The problem: Take the data below and copy exactly the lines starting at the one with "(482, 338) = (411, 429): yellow cube -> none" and finishing at the one with "(492, 116) = (274, 115): purple", both included.

Material for the task:
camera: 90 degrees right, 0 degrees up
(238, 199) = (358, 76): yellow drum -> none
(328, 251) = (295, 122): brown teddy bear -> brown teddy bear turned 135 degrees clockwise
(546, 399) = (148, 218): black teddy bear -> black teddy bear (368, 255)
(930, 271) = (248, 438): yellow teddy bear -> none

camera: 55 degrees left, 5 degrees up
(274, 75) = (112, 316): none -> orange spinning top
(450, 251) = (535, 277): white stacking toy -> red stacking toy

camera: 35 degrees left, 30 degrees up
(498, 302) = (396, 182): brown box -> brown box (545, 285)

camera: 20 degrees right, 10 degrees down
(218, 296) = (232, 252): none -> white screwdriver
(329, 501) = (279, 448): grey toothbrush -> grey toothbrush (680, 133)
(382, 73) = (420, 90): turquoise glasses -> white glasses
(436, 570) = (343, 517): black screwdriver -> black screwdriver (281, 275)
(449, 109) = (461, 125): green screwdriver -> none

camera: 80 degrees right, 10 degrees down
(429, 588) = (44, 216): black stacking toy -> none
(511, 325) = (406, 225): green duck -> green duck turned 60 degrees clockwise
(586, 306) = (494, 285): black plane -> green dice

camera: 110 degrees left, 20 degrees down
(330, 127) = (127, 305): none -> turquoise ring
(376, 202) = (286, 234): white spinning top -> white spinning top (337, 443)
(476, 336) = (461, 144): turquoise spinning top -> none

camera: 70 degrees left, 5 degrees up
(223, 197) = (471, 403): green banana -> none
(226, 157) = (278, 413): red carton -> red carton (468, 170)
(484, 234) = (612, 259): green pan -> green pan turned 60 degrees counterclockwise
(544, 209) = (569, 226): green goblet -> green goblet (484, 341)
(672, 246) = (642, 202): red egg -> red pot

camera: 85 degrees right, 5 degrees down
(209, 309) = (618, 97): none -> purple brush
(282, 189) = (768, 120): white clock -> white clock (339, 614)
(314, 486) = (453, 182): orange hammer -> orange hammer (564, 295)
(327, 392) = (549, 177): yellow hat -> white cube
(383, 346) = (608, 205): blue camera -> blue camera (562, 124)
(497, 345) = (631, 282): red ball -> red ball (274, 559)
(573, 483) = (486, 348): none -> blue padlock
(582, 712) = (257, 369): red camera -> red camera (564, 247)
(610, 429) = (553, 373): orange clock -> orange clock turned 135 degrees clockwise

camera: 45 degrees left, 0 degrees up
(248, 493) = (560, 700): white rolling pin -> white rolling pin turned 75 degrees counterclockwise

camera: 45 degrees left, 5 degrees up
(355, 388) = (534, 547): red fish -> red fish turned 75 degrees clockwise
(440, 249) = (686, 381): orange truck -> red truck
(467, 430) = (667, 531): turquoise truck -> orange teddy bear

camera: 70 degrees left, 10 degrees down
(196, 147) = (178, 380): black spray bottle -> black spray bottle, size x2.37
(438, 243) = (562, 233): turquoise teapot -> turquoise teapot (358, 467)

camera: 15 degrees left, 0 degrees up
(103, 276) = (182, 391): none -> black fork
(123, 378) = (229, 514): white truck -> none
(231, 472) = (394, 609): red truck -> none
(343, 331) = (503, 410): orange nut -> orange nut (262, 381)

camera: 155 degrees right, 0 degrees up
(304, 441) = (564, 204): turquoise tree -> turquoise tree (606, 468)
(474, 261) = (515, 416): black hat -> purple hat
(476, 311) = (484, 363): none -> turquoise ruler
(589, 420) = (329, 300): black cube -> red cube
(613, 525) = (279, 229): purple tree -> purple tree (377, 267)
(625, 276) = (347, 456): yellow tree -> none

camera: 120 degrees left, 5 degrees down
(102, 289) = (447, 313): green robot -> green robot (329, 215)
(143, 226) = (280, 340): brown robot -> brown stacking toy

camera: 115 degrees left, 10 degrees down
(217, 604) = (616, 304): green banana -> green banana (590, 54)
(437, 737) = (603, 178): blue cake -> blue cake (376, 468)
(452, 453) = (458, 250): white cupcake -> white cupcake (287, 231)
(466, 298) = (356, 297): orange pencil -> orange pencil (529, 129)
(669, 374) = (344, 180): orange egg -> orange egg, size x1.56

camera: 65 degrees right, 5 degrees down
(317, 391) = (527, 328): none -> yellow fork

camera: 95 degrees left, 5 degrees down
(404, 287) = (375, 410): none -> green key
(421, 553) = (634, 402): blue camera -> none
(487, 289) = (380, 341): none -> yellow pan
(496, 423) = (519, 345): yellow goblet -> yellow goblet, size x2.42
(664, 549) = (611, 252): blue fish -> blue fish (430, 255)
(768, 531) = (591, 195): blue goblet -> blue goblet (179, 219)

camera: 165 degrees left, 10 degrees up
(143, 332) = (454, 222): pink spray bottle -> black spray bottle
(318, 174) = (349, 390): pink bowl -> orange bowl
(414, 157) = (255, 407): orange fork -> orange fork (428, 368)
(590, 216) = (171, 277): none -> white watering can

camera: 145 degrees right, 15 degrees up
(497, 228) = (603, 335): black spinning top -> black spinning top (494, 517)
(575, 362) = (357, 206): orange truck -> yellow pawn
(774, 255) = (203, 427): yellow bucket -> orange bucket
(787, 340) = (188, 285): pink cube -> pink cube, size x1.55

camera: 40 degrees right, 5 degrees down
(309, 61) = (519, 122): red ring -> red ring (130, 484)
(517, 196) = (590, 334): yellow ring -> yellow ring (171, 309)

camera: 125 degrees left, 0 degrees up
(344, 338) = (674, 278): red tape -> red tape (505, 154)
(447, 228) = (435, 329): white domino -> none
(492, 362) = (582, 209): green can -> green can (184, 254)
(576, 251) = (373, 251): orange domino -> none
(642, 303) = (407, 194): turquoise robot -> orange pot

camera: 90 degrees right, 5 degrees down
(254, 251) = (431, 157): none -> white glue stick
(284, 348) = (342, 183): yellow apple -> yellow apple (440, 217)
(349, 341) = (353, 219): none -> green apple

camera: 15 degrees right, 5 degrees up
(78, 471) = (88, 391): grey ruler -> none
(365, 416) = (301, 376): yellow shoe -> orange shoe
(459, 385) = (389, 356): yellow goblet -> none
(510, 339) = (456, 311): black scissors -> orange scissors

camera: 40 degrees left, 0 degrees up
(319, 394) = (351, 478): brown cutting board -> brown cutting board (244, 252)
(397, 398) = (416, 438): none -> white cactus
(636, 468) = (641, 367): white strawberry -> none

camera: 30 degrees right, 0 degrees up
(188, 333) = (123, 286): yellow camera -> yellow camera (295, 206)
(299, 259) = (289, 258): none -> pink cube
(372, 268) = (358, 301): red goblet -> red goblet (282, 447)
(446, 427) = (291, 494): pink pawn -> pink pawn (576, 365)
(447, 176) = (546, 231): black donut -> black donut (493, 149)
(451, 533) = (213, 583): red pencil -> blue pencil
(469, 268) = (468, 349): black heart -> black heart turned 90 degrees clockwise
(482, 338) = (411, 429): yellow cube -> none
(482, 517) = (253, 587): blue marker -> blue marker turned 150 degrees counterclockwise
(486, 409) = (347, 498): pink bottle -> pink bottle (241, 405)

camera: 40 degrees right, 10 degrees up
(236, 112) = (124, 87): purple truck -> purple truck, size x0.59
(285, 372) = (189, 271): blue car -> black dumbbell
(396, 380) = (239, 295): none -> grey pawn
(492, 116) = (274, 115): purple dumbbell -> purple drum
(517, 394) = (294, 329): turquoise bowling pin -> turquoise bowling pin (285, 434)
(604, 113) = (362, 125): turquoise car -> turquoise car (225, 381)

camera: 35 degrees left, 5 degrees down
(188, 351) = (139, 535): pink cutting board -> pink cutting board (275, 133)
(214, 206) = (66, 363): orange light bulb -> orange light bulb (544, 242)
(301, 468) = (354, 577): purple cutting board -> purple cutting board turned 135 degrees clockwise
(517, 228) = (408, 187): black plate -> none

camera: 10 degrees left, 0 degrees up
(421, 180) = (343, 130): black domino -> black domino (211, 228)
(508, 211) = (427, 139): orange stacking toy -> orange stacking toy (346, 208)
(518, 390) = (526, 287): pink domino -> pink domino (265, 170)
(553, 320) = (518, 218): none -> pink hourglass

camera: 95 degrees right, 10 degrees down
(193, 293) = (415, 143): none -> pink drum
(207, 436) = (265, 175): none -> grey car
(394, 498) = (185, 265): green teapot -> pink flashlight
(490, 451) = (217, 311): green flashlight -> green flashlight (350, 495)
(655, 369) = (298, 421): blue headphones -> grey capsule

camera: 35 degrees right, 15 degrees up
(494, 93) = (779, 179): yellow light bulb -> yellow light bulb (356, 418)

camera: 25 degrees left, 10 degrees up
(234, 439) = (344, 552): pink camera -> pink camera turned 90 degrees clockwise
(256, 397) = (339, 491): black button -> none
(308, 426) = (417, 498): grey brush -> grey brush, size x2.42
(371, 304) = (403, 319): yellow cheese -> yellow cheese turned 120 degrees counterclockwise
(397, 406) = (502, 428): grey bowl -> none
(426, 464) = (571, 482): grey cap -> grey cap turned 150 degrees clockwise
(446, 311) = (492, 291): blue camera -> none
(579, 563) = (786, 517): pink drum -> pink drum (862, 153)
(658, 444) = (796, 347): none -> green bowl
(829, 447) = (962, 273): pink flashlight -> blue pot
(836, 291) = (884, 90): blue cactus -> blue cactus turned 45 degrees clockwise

Task response:
(482, 338) = (411, 429): yellow cube -> none
(482, 517) = (253, 587): blue marker -> blue marker turned 150 degrees counterclockwise
(486, 409) = (347, 498): pink bottle -> pink bottle (241, 405)

camera: 40 degrees right, 10 degrees up
(236, 112) = (124, 87): purple truck -> purple truck, size x0.59
(285, 372) = (189, 271): blue car -> black dumbbell
(396, 380) = (239, 295): none -> grey pawn
(492, 116) = (274, 115): purple dumbbell -> purple drum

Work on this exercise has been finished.